## Task brief
Please repeat the data from the line that contains "tellers (898, 1506)" through the end, substituting "center point" for "midpoint" and leaving everything else unchanged.

Entries for locating text and elements:
------------

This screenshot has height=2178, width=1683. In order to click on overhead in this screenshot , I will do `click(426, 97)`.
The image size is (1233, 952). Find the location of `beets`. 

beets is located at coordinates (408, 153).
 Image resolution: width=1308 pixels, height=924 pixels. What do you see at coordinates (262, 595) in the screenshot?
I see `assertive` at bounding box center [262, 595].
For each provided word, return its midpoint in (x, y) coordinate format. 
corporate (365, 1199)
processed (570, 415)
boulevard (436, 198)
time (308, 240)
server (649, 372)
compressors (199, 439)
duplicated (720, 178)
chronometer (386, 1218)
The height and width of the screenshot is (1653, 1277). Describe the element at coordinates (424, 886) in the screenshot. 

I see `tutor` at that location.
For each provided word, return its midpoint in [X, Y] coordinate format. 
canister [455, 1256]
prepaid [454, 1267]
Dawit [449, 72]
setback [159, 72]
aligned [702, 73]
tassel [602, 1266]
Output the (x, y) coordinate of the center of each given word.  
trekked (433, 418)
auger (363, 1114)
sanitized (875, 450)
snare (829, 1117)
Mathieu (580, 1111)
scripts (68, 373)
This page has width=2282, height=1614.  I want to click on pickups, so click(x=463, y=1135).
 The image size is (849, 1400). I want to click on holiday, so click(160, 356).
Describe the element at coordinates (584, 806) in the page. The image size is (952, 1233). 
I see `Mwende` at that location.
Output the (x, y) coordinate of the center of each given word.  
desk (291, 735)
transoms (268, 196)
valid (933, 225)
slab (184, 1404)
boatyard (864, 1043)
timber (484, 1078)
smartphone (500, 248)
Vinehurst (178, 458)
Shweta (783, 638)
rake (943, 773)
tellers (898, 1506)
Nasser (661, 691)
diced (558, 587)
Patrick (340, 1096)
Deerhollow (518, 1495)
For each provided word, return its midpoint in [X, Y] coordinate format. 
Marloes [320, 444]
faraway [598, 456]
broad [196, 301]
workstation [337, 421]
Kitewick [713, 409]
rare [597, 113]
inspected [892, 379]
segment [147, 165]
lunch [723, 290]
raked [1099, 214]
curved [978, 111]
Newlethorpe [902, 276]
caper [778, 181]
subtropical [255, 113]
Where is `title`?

------------

## Answer to the problem
tellers (898, 1506)
Nasser (661, 691)
diced (558, 587)
Patrick (340, 1096)
Deerhollow (518, 1495)
For each provided word, return its center point in [X, Y] coordinate format. 
Marloes [320, 444]
faraway [598, 456]
broad [196, 301]
workstation [337, 421]
Kitewick [713, 409]
rare [597, 113]
inspected [892, 379]
segment [147, 165]
lunch [723, 290]
raked [1099, 214]
curved [978, 111]
Newlethorpe [902, 276]
caper [778, 181]
subtropical [255, 113]
Where is `title`?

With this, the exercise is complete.